Action item:
In the records below, begin at the line containing "R3: 470k (GND, W18) -> none" and end at the line containing "U14: NAND 74HC132"; quote every line in that span exactly, including both boundary lines, and no others.

(Structured diff data)
□ □ □ □ □
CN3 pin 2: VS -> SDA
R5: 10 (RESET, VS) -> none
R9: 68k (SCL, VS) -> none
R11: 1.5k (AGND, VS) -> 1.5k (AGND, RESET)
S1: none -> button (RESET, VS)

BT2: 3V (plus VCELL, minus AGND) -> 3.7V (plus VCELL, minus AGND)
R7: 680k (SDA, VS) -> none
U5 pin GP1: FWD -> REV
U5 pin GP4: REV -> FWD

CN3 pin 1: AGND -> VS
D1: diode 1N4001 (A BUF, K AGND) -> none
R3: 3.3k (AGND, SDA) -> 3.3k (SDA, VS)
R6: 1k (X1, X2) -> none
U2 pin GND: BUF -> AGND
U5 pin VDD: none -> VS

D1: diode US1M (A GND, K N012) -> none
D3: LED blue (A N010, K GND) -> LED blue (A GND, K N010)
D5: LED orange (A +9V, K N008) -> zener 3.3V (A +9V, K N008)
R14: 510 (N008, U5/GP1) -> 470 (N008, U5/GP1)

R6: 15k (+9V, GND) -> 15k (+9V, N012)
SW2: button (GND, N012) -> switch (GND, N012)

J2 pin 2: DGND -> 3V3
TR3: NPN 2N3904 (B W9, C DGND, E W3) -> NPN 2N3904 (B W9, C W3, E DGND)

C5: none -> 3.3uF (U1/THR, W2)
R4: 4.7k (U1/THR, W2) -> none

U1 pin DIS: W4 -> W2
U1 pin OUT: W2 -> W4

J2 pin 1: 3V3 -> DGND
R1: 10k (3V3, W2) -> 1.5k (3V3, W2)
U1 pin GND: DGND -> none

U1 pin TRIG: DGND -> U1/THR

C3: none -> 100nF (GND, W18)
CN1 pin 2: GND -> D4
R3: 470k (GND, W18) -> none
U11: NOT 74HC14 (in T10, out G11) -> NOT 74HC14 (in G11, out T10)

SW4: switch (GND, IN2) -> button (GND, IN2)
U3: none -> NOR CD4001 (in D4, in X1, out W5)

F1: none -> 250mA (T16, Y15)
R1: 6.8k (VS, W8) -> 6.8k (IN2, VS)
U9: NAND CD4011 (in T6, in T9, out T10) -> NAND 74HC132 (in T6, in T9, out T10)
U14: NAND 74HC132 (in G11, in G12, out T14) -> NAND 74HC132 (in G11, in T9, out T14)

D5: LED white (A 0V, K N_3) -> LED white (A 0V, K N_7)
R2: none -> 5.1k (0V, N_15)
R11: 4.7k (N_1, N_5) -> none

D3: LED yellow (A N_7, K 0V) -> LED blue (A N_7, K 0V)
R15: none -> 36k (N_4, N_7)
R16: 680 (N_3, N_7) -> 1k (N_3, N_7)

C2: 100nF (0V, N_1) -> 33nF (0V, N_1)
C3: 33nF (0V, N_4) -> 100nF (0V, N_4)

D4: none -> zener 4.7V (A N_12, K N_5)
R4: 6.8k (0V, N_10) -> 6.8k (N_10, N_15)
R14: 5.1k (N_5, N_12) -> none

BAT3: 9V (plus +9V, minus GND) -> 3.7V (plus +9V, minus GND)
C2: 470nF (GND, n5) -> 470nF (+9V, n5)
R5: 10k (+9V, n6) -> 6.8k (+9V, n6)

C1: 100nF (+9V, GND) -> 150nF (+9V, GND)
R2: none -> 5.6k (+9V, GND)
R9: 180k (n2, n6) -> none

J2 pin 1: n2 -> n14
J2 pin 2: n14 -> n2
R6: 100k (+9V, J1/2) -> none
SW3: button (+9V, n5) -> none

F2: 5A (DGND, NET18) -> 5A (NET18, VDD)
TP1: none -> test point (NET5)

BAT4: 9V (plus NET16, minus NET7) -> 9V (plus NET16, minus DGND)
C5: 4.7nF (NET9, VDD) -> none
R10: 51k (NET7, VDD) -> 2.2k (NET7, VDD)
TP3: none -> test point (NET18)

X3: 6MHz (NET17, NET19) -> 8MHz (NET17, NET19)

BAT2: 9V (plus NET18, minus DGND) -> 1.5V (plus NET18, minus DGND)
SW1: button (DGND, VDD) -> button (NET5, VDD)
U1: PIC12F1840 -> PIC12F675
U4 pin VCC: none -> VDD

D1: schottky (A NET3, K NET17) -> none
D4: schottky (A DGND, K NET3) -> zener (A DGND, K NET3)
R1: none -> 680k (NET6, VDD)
□ □ □ □ □
Task output:
R3: 470k (GND, W18) -> none
U11: NOT 74HC14 (in T10, out G11) -> NOT 74HC14 (in G11, out T10)

SW4: switch (GND, IN2) -> button (GND, IN2)
U3: none -> NOR CD4001 (in D4, in X1, out W5)

F1: none -> 250mA (T16, Y15)
R1: 6.8k (VS, W8) -> 6.8k (IN2, VS)
U9: NAND CD4011 (in T6, in T9, out T10) -> NAND 74HC132 (in T6, in T9, out T10)
U14: NAND 74HC132 (in G11, in G12, out T14) -> NAND 74HC132 (in G11, in T9, out T14)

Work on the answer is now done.